_TASK GOAL:_ Lines with "shifted": copy each one from the listing below.

--- START ---

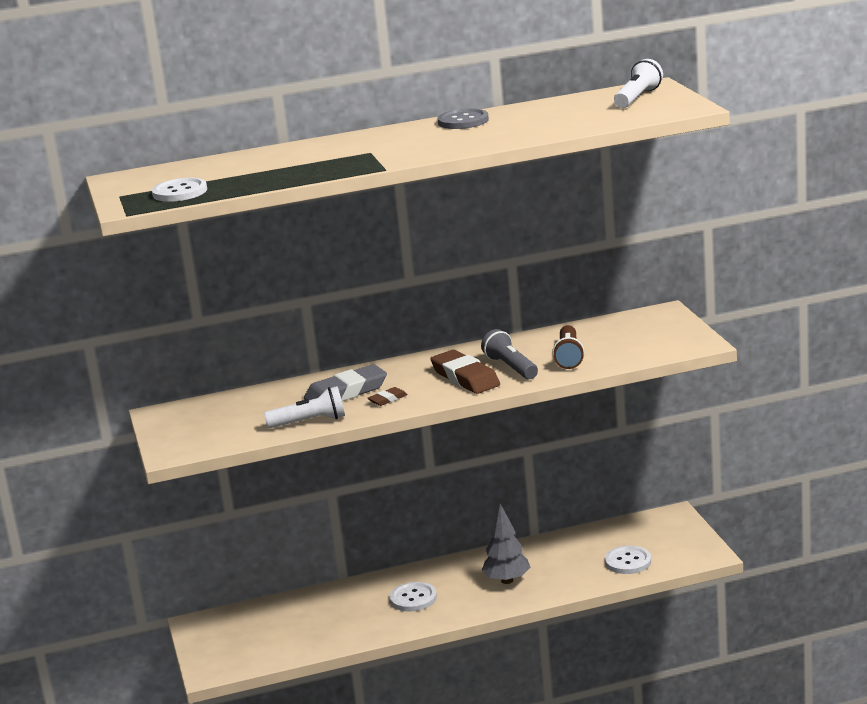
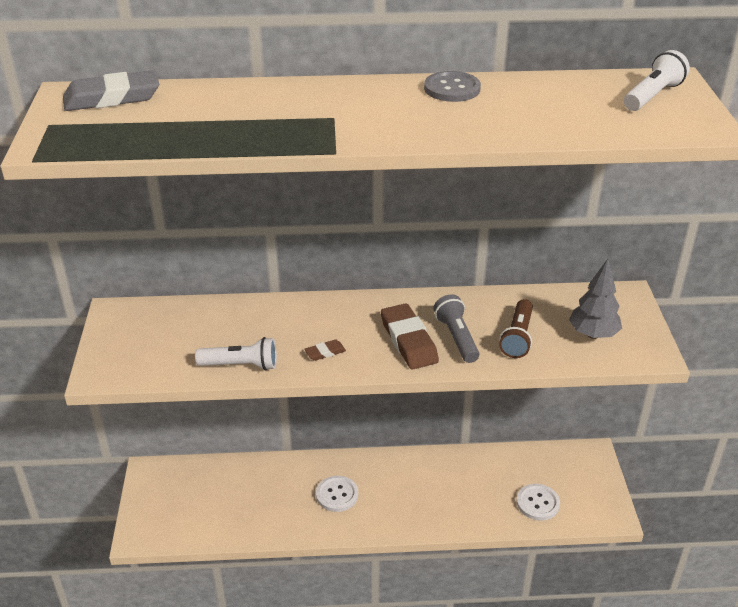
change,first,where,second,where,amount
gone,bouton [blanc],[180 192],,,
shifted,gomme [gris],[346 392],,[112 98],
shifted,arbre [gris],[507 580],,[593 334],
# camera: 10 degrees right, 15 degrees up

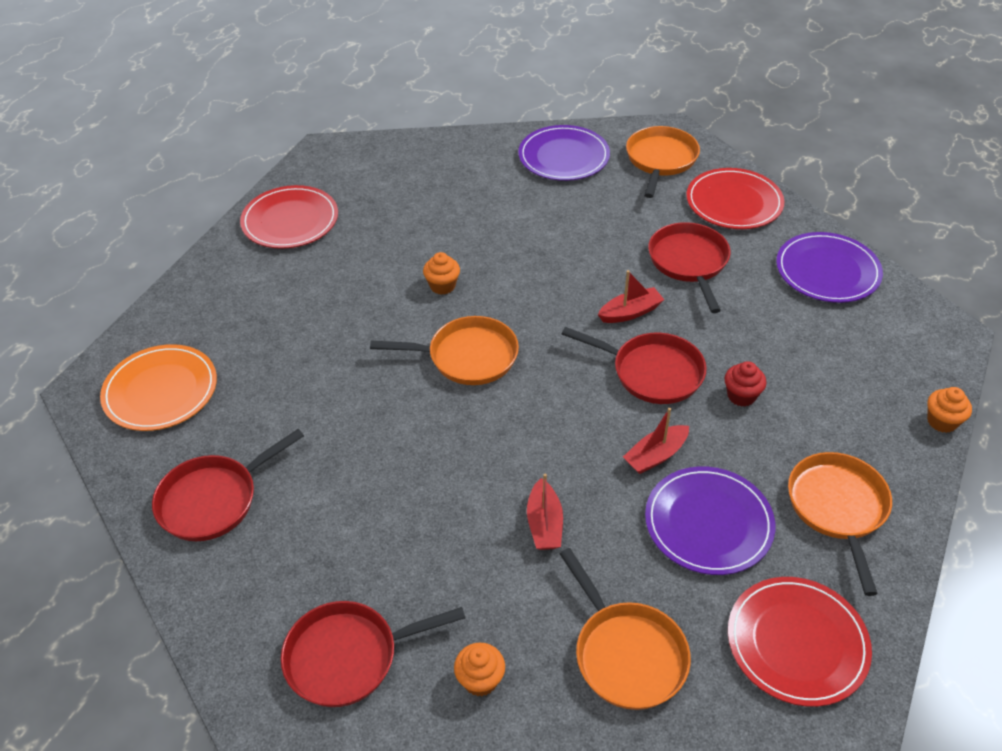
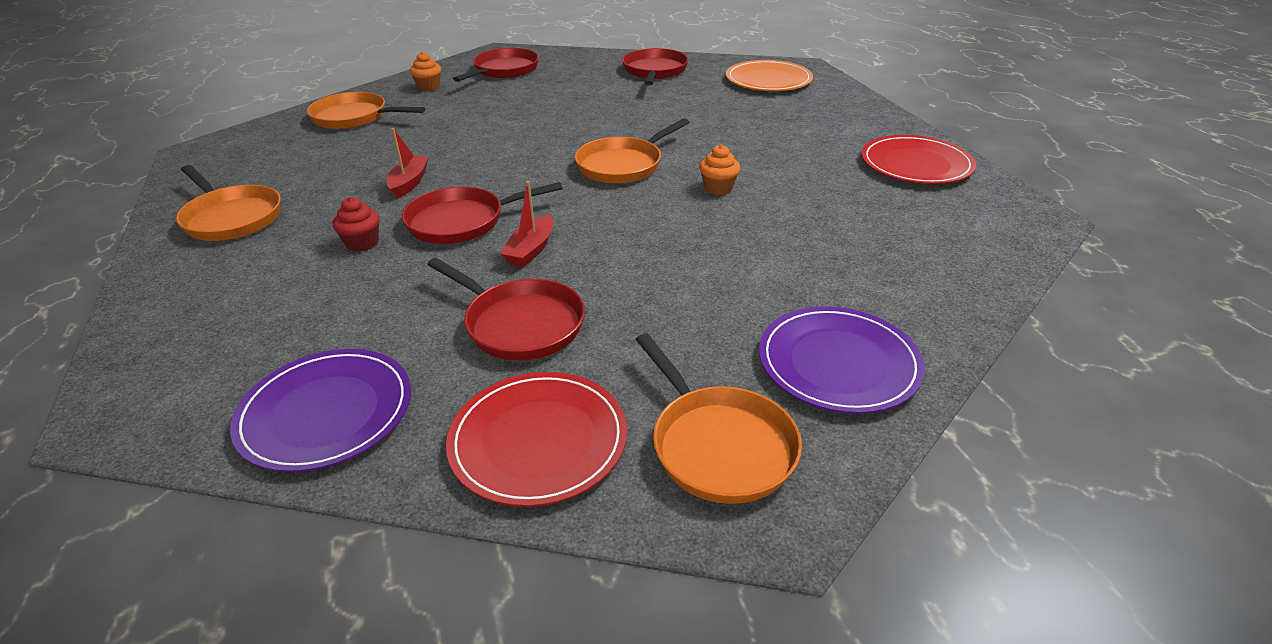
change,first,where,second,where,amount
gone,muffin [orange],[942 421],,,
gone,assiette [violet],[708 523],,,
gone,bateau [rouge],[544 524],,,
gone,assiette [rouge],[797 643],,,
# camera: 135 degrees right, 10 degrees down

--- END ---

_SOLUTION:_
shifted,gomme [gris],[346 392],,[112 98],
shifted,arbre [gris],[507 580],,[593 334],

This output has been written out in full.